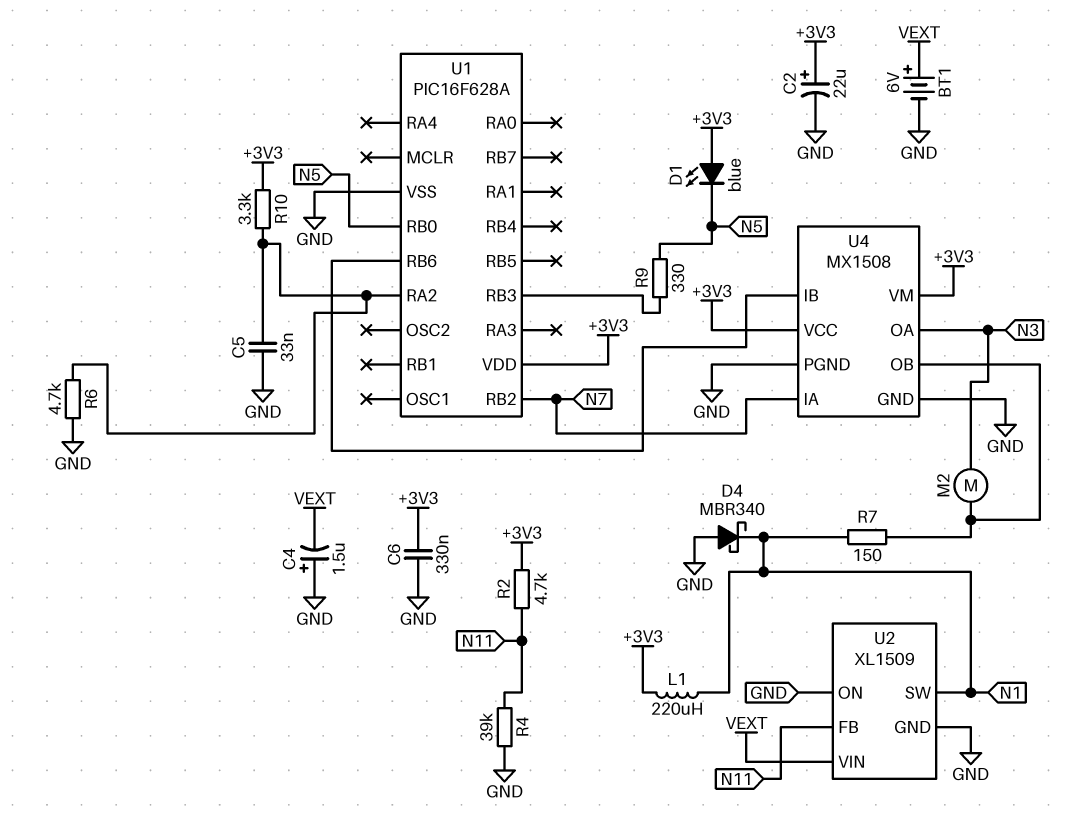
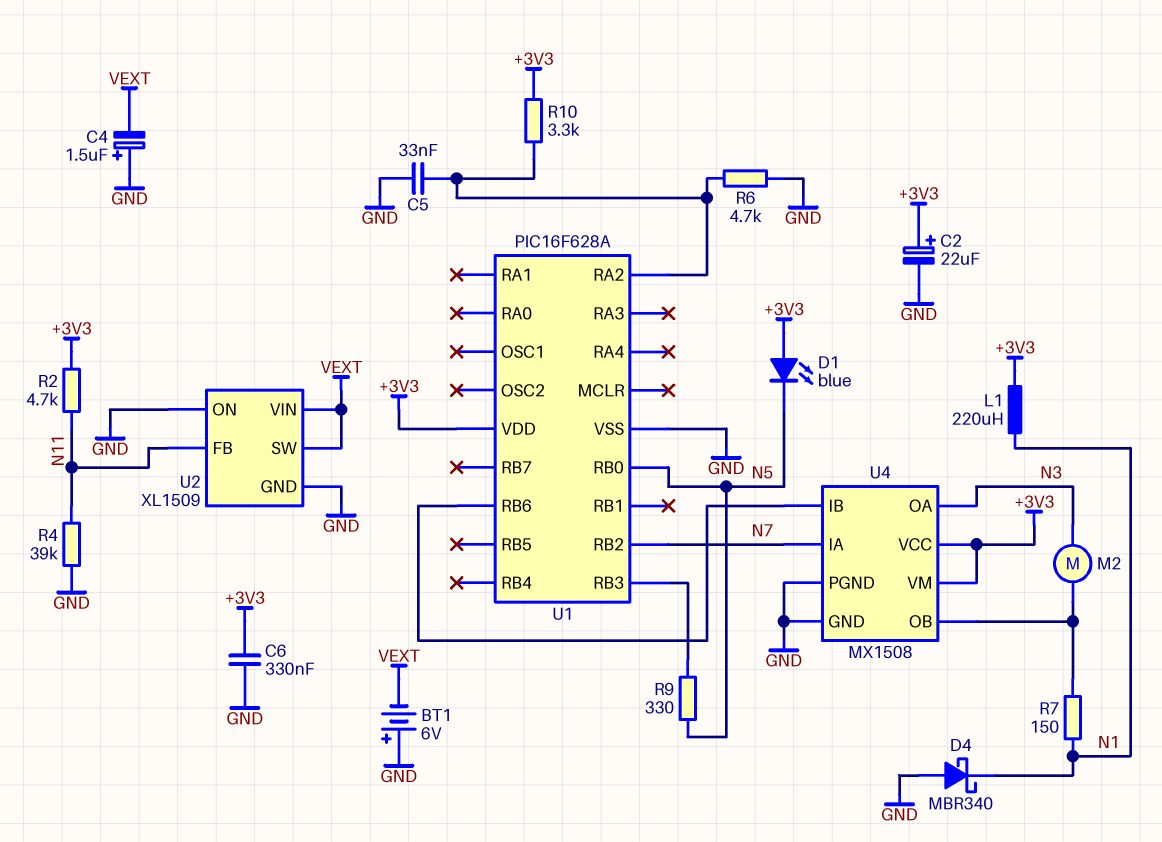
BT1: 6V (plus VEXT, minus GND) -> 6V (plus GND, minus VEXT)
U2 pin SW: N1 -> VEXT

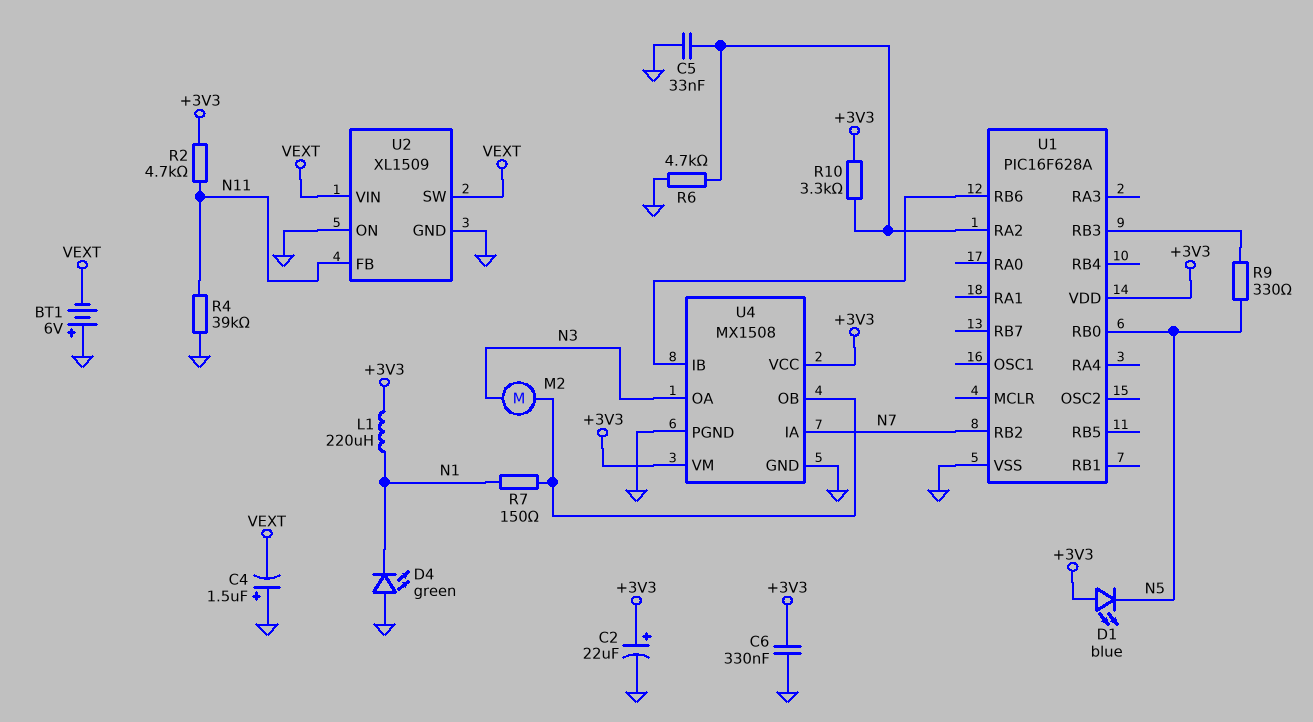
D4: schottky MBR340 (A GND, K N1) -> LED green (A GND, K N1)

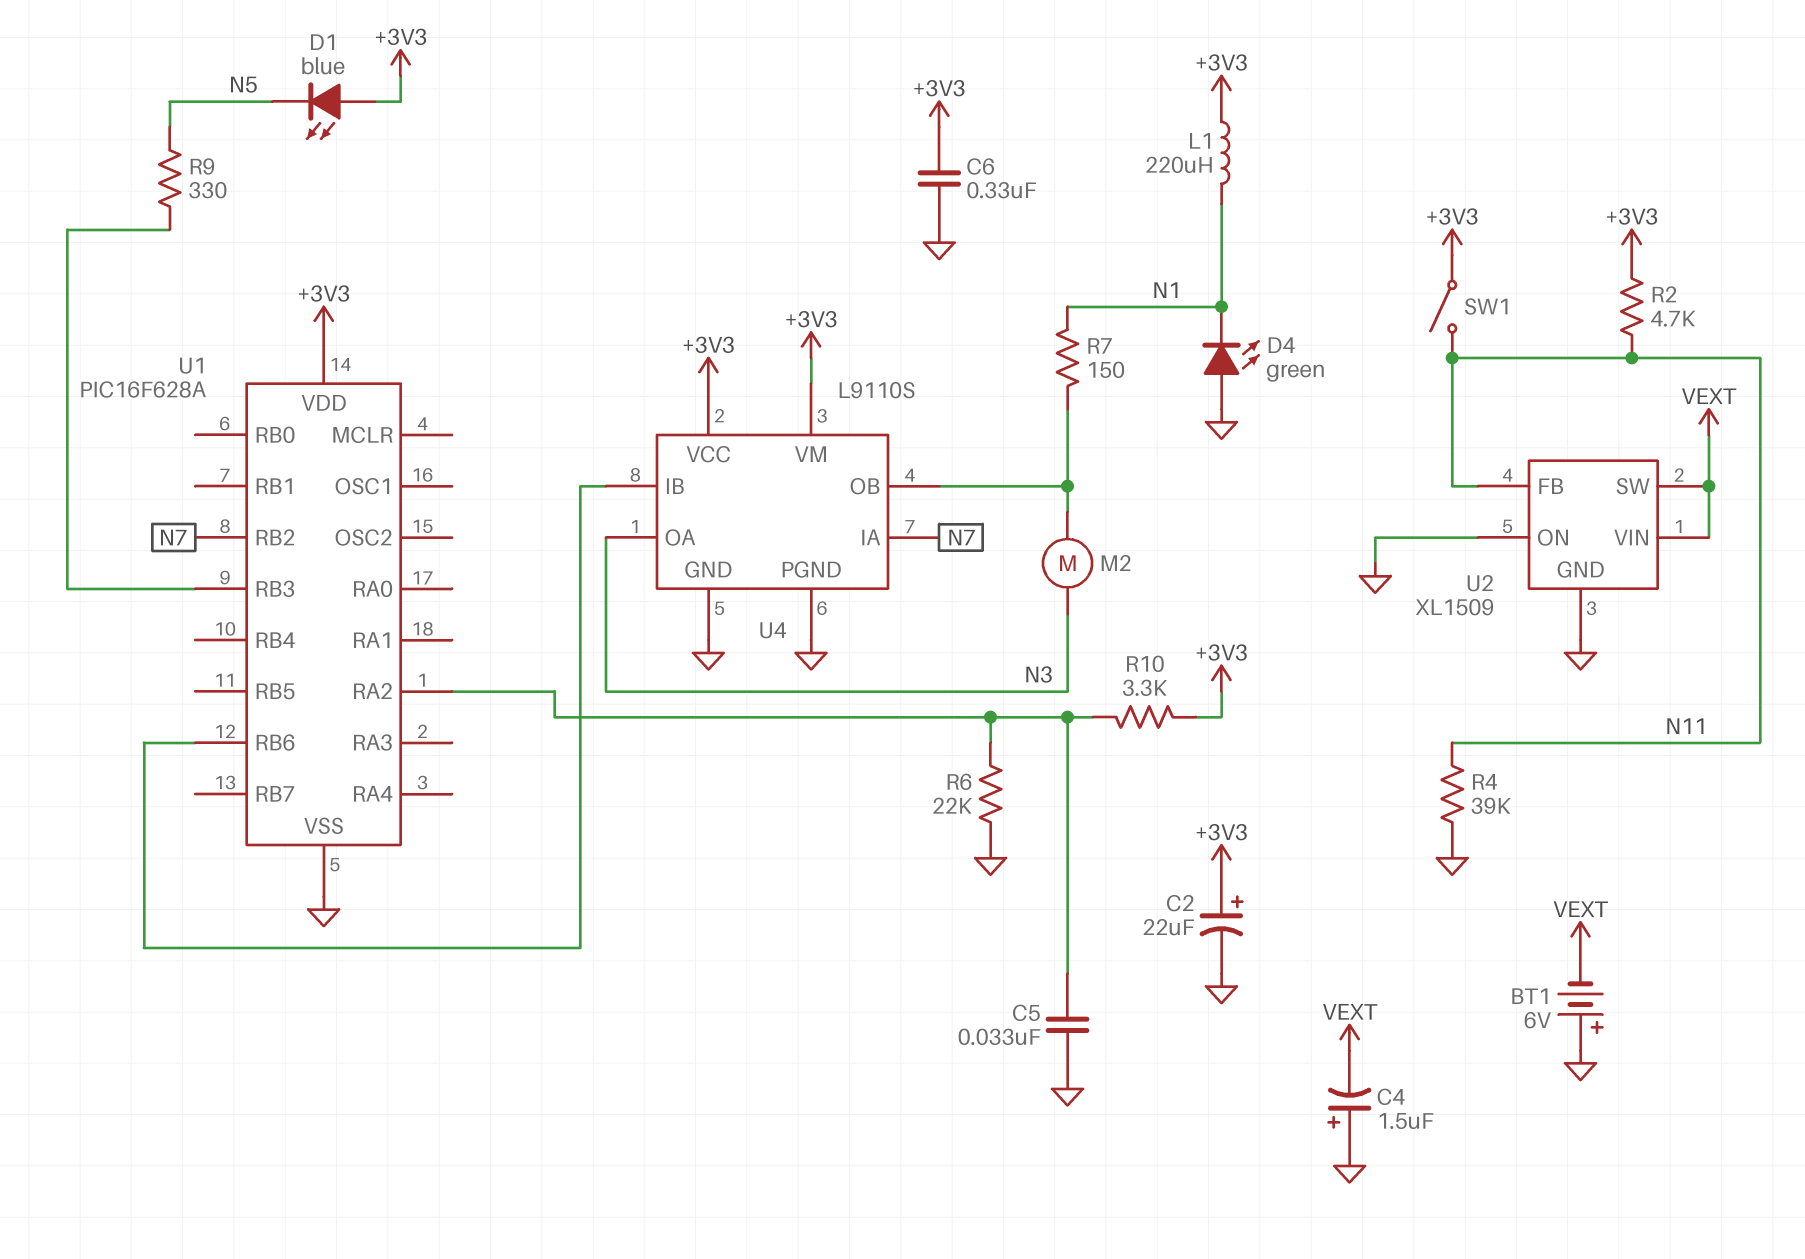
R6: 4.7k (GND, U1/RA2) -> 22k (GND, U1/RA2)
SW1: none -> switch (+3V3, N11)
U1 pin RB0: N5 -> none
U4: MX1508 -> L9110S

::::::::

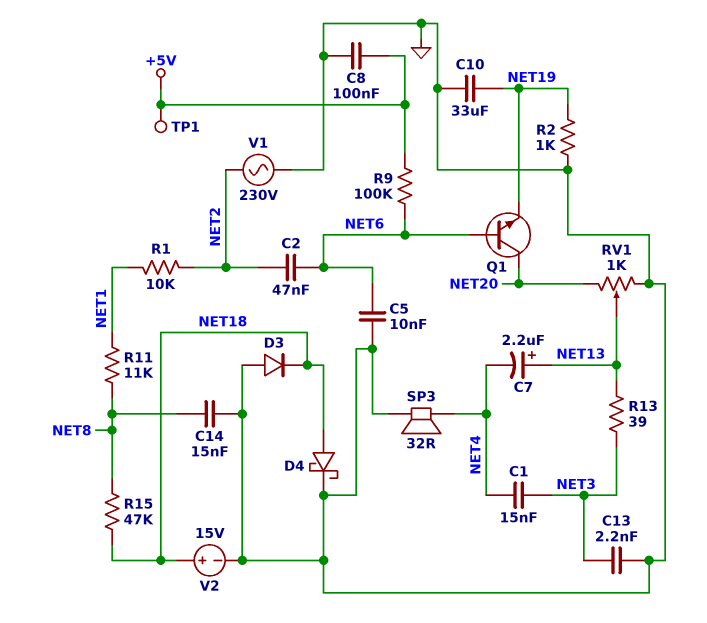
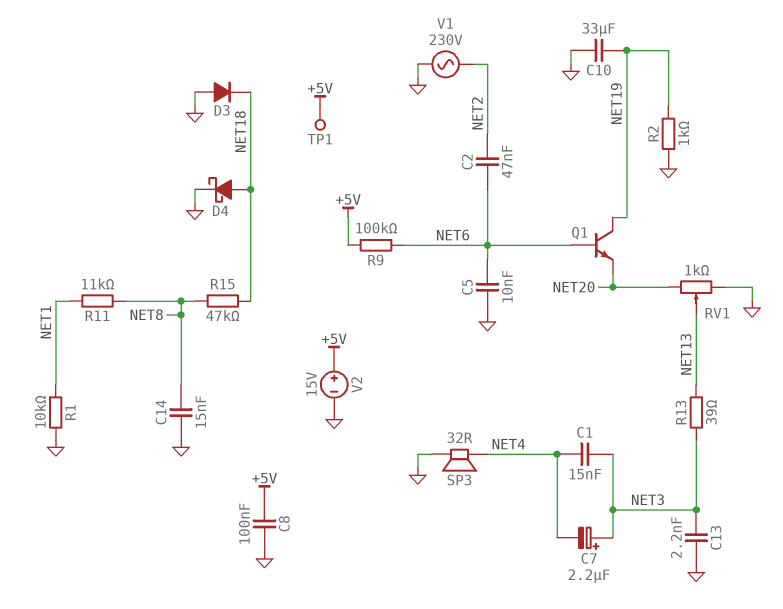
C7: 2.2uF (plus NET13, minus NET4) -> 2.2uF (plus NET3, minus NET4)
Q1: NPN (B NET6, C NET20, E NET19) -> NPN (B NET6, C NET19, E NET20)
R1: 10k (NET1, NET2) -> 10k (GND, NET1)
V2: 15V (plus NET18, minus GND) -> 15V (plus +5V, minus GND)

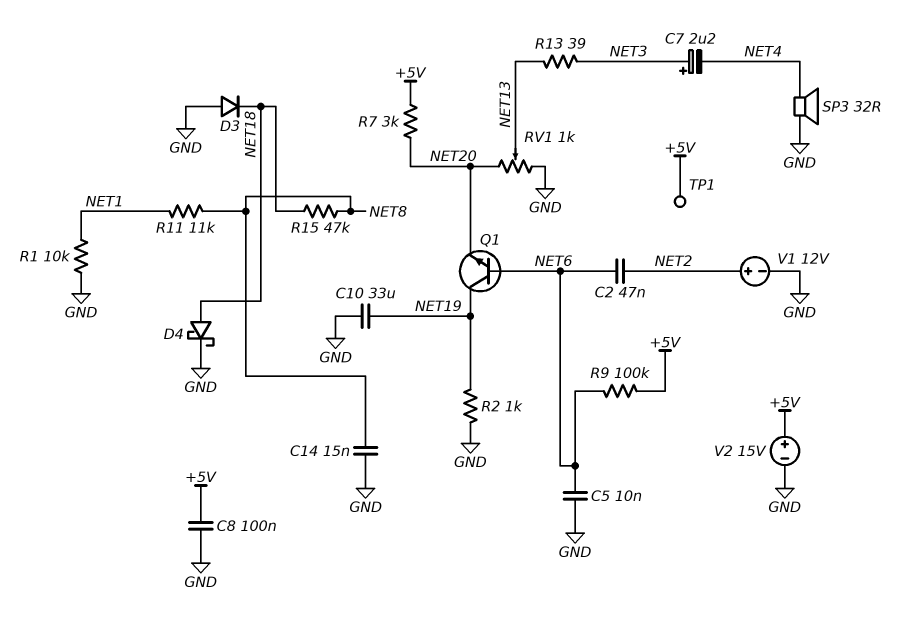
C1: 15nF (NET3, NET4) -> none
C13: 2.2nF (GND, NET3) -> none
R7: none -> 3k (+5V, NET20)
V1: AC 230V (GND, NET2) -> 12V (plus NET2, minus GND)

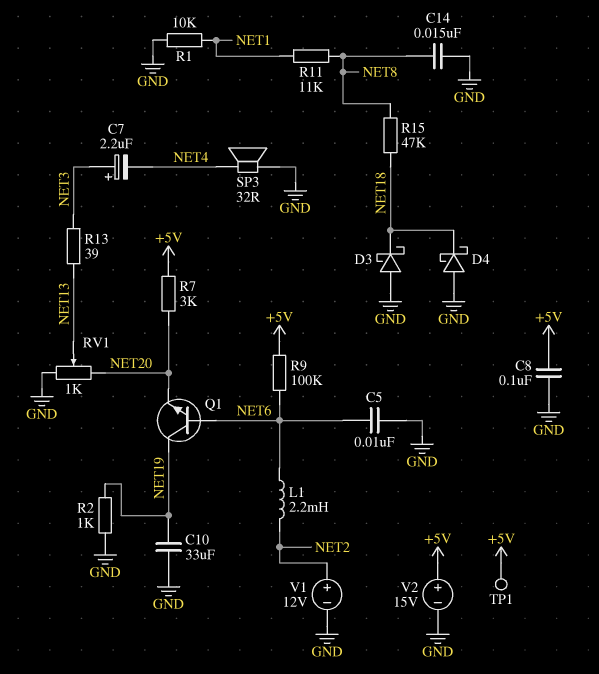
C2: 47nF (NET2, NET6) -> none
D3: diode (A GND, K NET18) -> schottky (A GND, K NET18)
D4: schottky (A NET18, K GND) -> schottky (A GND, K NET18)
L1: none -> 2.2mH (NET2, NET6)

::::::::

**Directions for this task:** Would you set down only the lines above from the line with "R1: 10k (NET1, NET2) -> 10k (GND, NET1)" to the line with "V1: AC 230V", both included, exactly as they stand and without the pictures?

**Solution for this problem:**
R1: 10k (NET1, NET2) -> 10k (GND, NET1)
V2: 15V (plus NET18, minus GND) -> 15V (plus +5V, minus GND)

C1: 15nF (NET3, NET4) -> none
C13: 2.2nF (GND, NET3) -> none
R7: none -> 3k (+5V, NET20)
V1: AC 230V (GND, NET2) -> 12V (plus NET2, minus GND)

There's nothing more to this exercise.